--- Task to carry out ---
Copy the records word for word, omitting all pictures.

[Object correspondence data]
▬▬▬▬▬▬▬▬▬▬
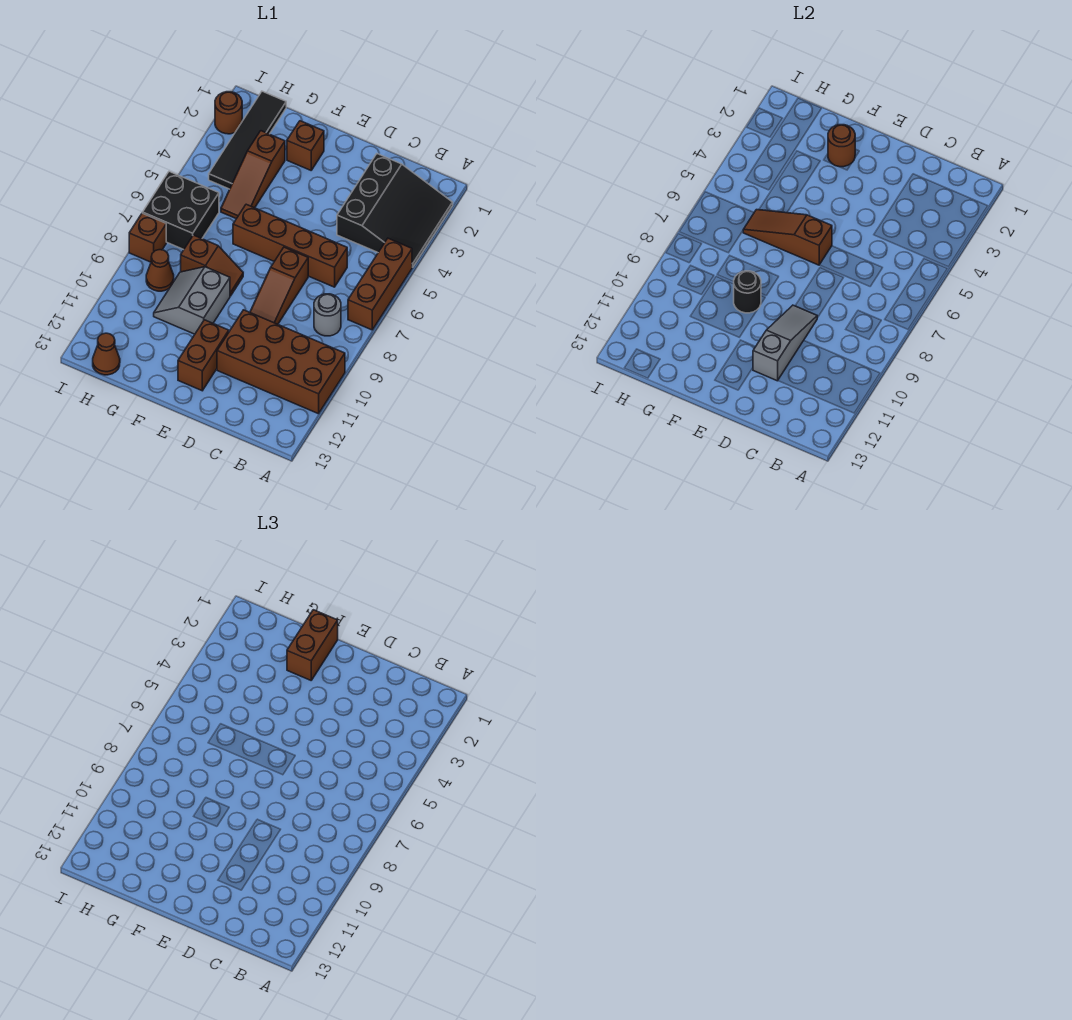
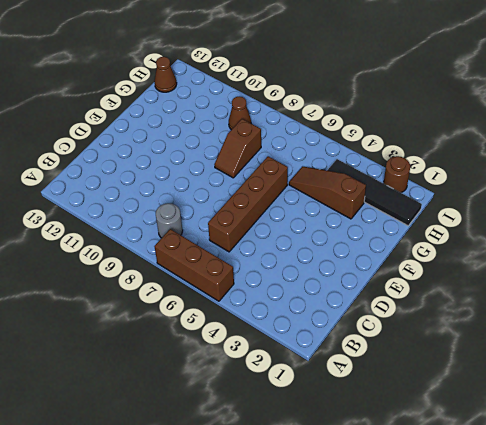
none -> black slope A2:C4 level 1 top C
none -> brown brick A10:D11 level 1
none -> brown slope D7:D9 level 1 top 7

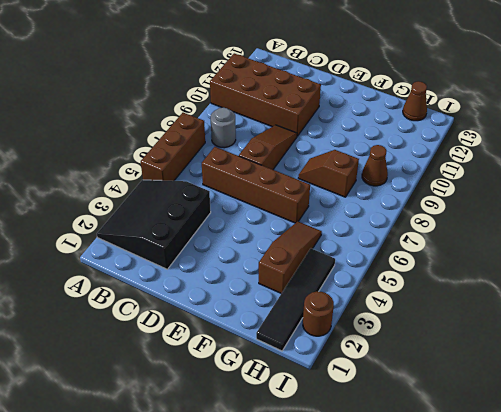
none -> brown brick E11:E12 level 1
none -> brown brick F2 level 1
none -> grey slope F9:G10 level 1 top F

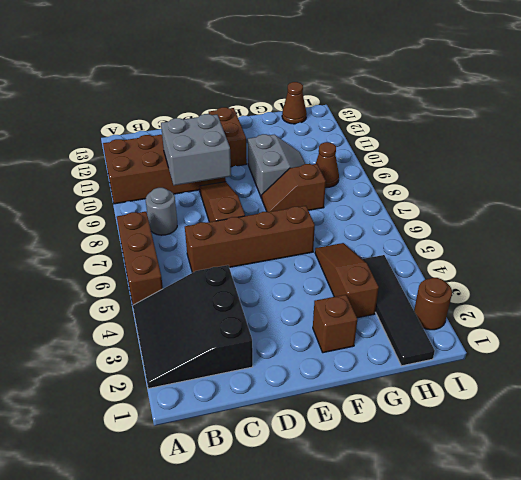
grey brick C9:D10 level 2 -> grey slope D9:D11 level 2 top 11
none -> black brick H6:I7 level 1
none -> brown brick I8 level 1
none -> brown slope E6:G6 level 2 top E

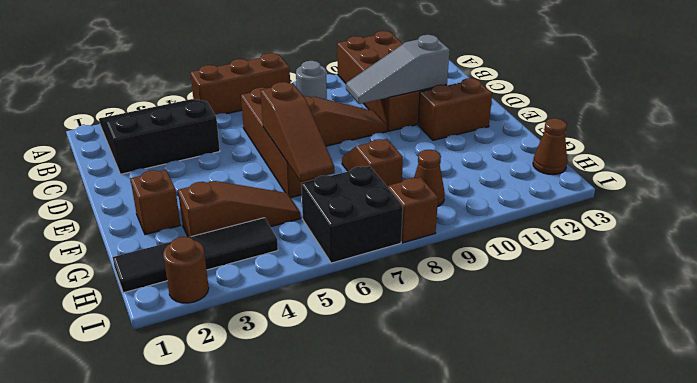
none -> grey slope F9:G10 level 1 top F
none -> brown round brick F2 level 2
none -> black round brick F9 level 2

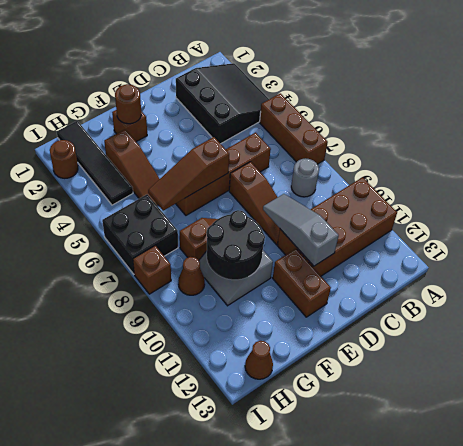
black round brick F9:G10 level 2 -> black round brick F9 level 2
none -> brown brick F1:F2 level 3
▬▬▬▬▬▬▬▬▬▬
--- Solved exercise ---
none -> black slope A2:C4 level 1 top C
none -> brown brick A10:D11 level 1
none -> brown slope D7:D9 level 1 top 7

none -> brown brick E11:E12 level 1
none -> brown brick F2 level 1
none -> grey slope F9:G10 level 1 top F

grey brick C9:D10 level 2 -> grey slope D9:D11 level 2 top 11
none -> black brick H6:I7 level 1
none -> brown brick I8 level 1
none -> brown slope E6:G6 level 2 top E

none -> grey slope F9:G10 level 1 top F
none -> brown round brick F2 level 2
none -> black round brick F9 level 2

black round brick F9:G10 level 2 -> black round brick F9 level 2
none -> brown brick F1:F2 level 3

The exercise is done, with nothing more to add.